═══ RECORD EXCERPTS ═══

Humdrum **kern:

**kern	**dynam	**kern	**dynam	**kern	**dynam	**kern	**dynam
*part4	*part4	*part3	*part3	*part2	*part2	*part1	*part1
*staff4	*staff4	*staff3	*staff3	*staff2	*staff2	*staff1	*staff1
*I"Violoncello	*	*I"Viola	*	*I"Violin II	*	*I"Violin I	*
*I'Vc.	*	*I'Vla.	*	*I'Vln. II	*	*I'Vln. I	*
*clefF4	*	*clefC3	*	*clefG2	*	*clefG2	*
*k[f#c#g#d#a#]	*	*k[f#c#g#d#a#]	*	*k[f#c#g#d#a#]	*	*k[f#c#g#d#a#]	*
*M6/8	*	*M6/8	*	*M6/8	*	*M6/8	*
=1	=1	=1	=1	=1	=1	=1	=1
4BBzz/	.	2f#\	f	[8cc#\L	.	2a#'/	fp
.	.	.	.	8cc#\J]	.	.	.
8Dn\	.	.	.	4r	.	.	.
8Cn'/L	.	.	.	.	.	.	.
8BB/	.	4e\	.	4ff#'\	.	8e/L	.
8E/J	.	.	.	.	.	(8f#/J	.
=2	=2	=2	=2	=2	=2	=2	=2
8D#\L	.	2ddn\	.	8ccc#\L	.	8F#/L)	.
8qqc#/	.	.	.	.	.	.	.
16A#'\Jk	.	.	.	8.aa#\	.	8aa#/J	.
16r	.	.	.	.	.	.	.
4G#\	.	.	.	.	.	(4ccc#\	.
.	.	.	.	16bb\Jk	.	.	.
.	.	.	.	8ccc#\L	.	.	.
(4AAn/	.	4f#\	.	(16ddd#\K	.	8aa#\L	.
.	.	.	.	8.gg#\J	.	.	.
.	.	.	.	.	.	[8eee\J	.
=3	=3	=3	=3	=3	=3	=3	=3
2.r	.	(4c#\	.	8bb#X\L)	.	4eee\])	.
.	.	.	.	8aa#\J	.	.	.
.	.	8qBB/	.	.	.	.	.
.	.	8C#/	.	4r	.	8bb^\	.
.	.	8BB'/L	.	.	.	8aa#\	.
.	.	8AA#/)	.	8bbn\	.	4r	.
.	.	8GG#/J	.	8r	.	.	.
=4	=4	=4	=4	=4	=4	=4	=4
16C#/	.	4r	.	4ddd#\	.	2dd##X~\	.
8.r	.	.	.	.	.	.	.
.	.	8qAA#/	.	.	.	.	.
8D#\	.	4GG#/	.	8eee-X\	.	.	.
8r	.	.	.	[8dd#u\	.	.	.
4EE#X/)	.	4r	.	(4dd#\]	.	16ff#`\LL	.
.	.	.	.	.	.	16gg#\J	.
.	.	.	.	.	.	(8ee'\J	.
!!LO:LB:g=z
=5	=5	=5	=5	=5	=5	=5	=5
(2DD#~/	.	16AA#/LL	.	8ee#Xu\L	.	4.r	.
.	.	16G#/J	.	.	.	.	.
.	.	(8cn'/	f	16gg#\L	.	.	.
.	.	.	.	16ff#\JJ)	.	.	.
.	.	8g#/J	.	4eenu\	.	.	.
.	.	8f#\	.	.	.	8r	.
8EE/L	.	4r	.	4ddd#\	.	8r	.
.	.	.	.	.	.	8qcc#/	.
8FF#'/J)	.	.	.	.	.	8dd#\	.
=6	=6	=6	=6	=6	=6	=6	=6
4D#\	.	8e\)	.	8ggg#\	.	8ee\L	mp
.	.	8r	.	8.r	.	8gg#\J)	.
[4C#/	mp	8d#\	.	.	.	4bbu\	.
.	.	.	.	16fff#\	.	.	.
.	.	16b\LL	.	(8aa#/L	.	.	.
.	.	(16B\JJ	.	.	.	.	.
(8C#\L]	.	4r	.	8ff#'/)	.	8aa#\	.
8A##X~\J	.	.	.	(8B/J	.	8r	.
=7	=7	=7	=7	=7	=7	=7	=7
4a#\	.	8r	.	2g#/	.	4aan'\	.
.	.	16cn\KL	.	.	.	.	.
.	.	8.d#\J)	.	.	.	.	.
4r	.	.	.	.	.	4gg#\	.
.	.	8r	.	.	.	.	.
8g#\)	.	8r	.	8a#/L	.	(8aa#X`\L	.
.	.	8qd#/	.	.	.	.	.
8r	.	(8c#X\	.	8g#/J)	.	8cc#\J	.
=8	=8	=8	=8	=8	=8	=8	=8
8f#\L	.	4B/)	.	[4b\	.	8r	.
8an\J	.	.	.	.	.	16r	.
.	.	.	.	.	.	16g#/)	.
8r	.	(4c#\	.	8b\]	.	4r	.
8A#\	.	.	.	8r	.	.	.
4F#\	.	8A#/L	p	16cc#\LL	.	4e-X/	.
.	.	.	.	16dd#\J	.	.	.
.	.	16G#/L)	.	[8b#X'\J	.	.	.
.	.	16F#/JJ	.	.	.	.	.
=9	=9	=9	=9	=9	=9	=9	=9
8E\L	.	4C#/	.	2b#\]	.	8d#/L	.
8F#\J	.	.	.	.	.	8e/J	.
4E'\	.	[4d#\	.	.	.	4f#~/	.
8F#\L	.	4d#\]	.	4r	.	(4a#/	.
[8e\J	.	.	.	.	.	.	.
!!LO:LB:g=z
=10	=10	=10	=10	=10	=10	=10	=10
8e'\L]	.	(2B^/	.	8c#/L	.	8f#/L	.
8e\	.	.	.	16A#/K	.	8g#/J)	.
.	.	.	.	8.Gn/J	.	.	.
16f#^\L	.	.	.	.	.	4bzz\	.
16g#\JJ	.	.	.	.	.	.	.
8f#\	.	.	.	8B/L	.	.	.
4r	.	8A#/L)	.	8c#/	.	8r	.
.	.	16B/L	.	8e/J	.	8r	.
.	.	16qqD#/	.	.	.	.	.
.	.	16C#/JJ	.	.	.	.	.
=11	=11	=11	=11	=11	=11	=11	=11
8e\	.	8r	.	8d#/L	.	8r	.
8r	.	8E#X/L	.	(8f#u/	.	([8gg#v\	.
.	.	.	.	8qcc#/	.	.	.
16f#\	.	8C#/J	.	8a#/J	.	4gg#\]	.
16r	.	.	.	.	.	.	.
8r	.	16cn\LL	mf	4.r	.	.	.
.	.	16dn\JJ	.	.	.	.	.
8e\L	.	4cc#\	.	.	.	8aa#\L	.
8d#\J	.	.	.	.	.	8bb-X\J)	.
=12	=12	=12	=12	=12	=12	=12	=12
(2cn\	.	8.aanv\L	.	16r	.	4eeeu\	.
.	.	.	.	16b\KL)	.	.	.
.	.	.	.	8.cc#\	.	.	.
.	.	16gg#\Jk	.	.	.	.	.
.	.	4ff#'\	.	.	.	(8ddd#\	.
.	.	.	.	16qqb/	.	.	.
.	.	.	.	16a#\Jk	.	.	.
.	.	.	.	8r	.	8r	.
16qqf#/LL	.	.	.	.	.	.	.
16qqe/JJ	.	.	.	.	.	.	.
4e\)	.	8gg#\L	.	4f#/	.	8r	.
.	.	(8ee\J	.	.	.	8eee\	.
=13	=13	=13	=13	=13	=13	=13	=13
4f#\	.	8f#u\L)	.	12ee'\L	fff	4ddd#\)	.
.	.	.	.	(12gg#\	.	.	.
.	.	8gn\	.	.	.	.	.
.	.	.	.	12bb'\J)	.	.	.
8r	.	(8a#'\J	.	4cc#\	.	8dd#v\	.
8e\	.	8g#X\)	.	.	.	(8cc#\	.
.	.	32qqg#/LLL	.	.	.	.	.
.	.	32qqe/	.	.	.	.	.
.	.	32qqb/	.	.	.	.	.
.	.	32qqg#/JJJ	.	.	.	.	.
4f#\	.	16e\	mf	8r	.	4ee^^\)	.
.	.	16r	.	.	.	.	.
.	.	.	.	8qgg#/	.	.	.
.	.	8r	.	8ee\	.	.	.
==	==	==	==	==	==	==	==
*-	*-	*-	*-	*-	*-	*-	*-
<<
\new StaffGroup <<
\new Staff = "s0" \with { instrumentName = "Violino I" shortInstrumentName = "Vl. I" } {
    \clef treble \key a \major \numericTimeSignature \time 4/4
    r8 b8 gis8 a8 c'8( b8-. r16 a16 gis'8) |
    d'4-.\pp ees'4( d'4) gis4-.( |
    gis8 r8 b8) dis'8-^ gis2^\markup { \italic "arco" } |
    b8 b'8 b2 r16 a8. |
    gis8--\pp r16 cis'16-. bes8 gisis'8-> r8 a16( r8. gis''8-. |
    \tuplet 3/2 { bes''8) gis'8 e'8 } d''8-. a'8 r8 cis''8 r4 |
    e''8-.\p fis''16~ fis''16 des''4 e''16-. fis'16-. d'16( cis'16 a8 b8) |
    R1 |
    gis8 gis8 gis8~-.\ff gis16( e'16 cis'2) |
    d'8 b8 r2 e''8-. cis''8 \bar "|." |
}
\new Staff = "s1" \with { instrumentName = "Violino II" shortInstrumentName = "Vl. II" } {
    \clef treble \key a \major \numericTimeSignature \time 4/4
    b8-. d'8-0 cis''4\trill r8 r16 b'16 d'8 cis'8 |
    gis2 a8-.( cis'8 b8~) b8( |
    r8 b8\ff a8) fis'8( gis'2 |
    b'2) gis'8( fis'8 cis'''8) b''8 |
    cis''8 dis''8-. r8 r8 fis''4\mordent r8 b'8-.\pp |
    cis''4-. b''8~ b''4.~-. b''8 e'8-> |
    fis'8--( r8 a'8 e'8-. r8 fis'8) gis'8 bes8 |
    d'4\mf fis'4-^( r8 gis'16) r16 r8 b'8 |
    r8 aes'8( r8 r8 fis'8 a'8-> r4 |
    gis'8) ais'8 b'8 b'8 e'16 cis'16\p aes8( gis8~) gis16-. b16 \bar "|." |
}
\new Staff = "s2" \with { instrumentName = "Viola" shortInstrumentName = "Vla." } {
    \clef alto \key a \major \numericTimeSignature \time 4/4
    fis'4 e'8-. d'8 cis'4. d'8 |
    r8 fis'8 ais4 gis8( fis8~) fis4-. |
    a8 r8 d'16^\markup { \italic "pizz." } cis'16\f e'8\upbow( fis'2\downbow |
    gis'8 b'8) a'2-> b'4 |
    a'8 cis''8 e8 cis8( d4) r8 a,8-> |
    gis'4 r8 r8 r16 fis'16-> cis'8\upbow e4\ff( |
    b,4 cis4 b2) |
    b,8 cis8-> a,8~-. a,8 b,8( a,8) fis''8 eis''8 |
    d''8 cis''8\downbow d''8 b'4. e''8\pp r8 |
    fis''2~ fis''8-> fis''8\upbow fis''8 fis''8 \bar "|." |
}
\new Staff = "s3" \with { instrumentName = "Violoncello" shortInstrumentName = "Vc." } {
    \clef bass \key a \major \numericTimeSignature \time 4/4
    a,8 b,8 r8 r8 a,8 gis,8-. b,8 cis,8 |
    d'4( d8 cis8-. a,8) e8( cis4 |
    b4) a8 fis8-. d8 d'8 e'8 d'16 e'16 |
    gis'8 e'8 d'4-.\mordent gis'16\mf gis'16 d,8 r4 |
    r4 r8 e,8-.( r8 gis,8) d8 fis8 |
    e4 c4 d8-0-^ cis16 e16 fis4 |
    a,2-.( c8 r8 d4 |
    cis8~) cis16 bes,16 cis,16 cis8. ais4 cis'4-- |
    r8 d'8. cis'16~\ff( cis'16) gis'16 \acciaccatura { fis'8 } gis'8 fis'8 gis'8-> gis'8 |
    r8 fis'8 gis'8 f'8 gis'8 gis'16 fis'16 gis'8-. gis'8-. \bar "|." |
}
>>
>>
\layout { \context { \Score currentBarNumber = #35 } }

═══

**TASK GOAL**
Find each line in the rows above that contains the string "markup" and copy it out. Upper and lower case must match.

**EXERCISE ANSWER**
    gis8 r8 b8) dis'8-^ gis2^\markup { \italic "arco" } |
    a8 r8 d'16^\markup { \italic "pizz." } cis'16\f e'8\upbow( fis'2\downbow |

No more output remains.